(Collection entries)
------------

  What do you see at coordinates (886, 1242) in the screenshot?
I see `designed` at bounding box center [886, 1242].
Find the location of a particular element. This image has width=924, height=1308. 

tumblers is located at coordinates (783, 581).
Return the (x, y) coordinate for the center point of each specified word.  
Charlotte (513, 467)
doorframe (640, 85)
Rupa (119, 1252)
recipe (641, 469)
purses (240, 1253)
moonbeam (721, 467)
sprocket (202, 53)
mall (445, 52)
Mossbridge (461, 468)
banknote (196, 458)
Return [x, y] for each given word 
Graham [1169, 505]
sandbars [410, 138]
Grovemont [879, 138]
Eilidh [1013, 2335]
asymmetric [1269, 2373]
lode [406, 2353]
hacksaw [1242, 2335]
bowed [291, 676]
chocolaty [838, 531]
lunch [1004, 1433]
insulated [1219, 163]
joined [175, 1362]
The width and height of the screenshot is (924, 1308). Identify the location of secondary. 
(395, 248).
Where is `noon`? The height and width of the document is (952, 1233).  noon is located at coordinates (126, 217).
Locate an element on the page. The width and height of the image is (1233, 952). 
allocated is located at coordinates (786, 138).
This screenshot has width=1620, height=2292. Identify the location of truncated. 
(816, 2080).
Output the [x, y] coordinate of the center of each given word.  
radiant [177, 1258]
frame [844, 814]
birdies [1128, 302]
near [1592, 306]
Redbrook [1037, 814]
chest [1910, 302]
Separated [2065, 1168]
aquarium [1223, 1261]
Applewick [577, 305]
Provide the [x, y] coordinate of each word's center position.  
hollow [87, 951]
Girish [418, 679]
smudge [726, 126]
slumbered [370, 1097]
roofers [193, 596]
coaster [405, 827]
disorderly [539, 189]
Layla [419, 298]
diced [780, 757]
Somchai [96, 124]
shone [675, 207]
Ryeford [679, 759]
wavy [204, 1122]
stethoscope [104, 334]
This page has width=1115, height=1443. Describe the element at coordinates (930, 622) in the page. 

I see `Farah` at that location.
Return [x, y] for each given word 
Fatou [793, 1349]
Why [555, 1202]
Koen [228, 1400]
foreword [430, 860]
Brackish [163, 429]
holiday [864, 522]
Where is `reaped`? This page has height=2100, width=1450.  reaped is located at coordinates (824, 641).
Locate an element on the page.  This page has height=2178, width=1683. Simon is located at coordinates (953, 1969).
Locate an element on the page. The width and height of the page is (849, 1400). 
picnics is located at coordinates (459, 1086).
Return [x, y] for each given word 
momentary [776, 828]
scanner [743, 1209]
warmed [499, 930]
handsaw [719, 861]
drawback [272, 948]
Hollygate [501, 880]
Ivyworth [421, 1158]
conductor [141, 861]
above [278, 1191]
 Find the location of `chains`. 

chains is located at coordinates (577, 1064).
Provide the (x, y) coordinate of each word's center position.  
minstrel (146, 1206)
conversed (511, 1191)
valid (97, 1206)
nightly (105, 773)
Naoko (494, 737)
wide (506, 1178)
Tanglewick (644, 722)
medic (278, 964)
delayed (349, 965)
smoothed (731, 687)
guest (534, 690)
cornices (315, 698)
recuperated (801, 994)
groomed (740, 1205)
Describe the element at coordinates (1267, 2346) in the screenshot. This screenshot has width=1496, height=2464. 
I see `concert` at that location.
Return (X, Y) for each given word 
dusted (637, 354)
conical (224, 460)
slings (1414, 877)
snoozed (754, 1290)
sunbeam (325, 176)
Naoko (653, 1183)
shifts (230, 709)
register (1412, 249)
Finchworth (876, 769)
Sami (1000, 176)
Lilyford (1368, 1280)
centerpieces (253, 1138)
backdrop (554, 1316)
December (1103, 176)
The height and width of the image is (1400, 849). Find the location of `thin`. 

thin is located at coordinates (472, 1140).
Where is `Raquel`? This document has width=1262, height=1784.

------------

* **TASK**
Return, unchanged, the lines of the listing from the line containing "is (1233, 952)." up to and including the line containing "(816, 2080).".

* **PROBLEM SOLUTION**
Locate an element on the page. The width and height of the image is (1233, 952). 
allocated is located at coordinates (786, 138).
This screenshot has width=1620, height=2292. Identify the location of truncated. 
(816, 2080).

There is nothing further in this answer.